__Data segment__
======
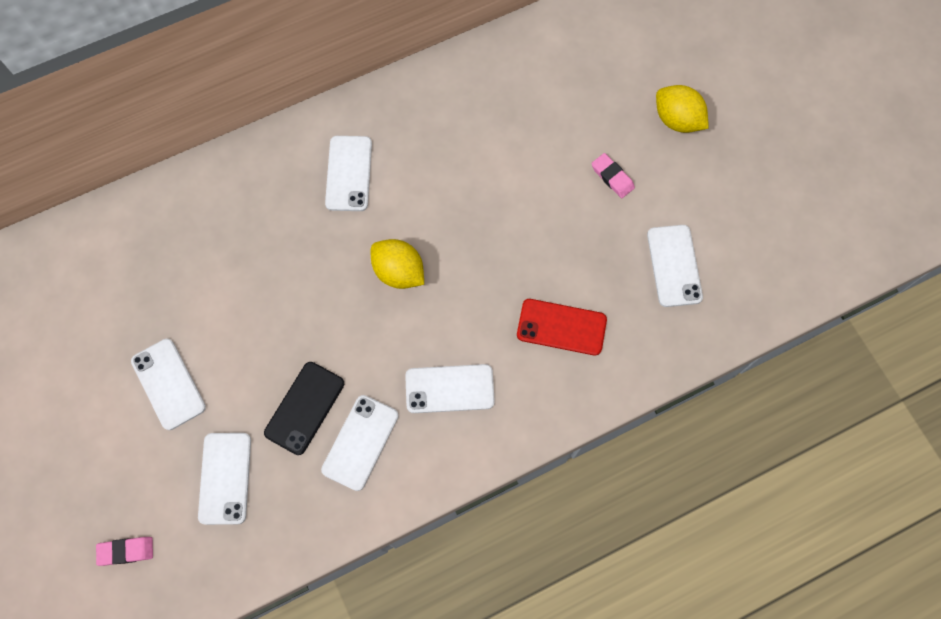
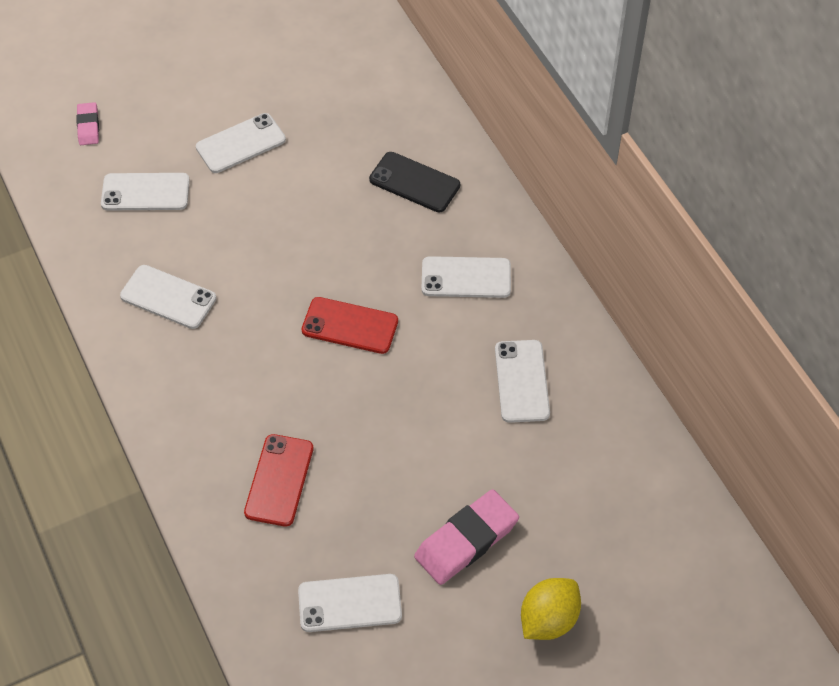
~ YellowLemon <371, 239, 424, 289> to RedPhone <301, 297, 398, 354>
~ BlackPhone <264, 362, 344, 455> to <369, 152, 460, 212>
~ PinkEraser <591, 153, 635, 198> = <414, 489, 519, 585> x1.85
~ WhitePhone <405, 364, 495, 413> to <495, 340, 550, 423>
======
__Exercise__
Every line above is to be returned exactly, with its pictures removed.

__Exercise response__
~ YellowLemon <371, 239, 424, 289> to RedPhone <301, 297, 398, 354>
~ BlackPhone <264, 362, 344, 455> to <369, 152, 460, 212>
~ PinkEraser <591, 153, 635, 198> = <414, 489, 519, 585> x1.85
~ WhitePhone <405, 364, 495, 413> to <495, 340, 550, 423>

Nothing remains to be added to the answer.